Exercise instructions:
Exactly how many lines in this data contain the word "none"? Only the number should be given.

[Opening Input section]

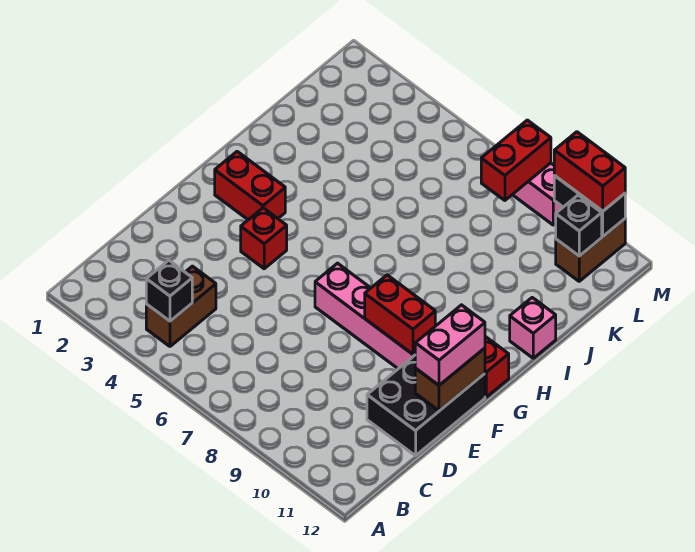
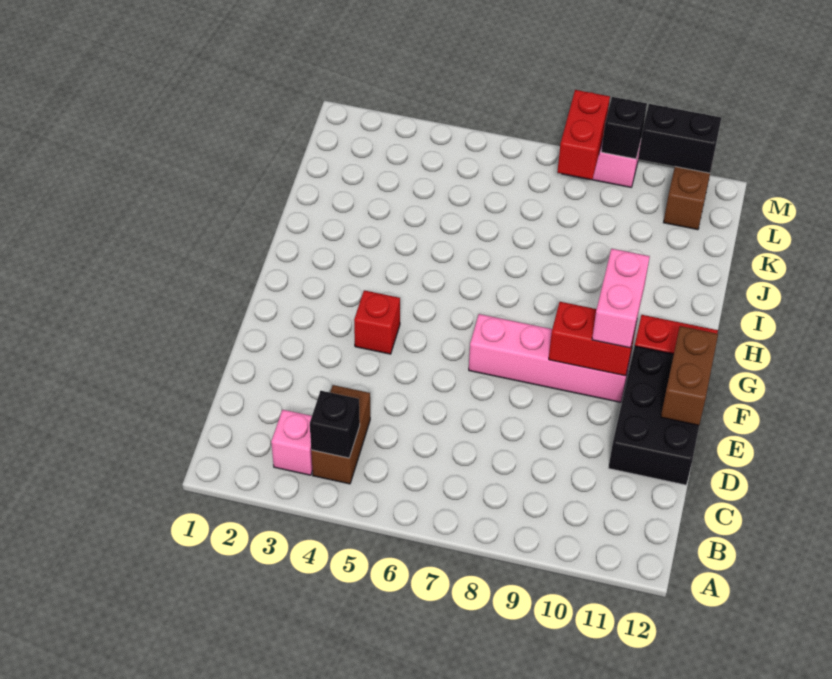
pink brick E12:F12 level 3 -> pink brick F10:G10 level 3
red brick G2:G3 level 1 -> none
pink brick I12 level 1 -> pink brick B3 level 1
black brick L11 level 2 -> black brick M9 level 2
red brick M10:M11 level 3 -> none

[Closing Input section]

Answer for the task:
2